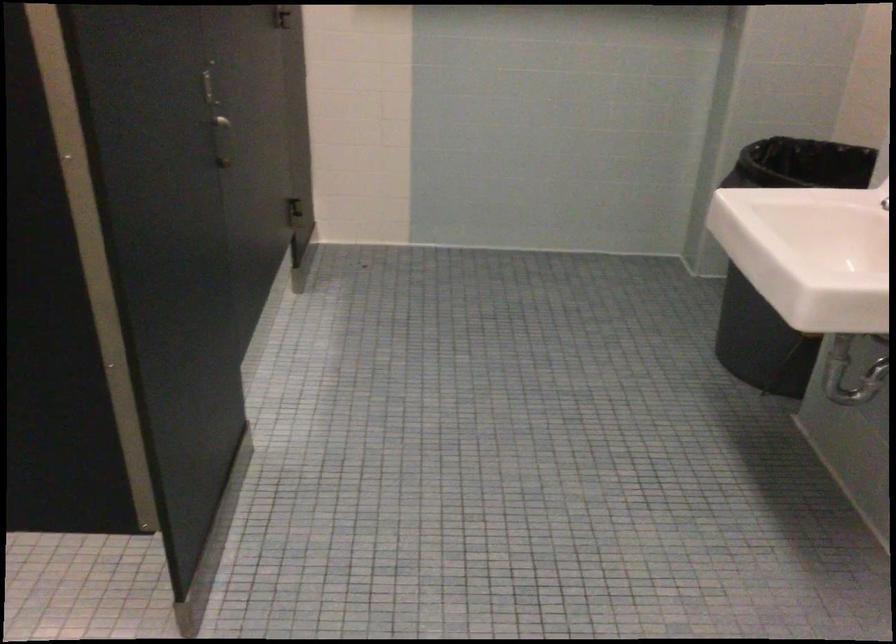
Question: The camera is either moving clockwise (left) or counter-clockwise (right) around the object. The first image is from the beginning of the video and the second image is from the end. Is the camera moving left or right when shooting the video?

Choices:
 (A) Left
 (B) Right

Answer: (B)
+ + + + + + +
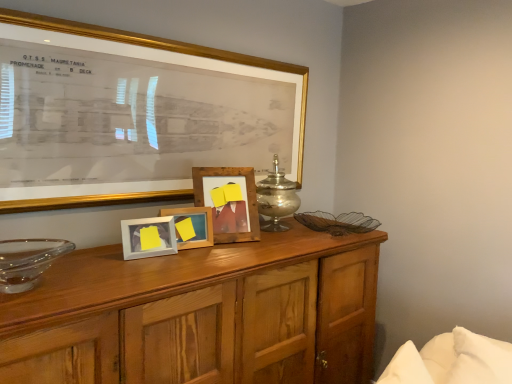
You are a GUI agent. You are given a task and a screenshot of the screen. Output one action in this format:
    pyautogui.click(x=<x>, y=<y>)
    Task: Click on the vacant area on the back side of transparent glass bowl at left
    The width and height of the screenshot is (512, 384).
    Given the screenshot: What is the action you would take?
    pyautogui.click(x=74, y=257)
+ + + + + + +
▸ **Task prompt**
Please pick out each line in the items above that contains the word "action" and copy those lines. Case counts.

▸ **Solved exercise**
You are a GUI agent. You are given a task and a screenshot of the screen. Output one action in this format:
    Given the screenshot: What is the action you would take?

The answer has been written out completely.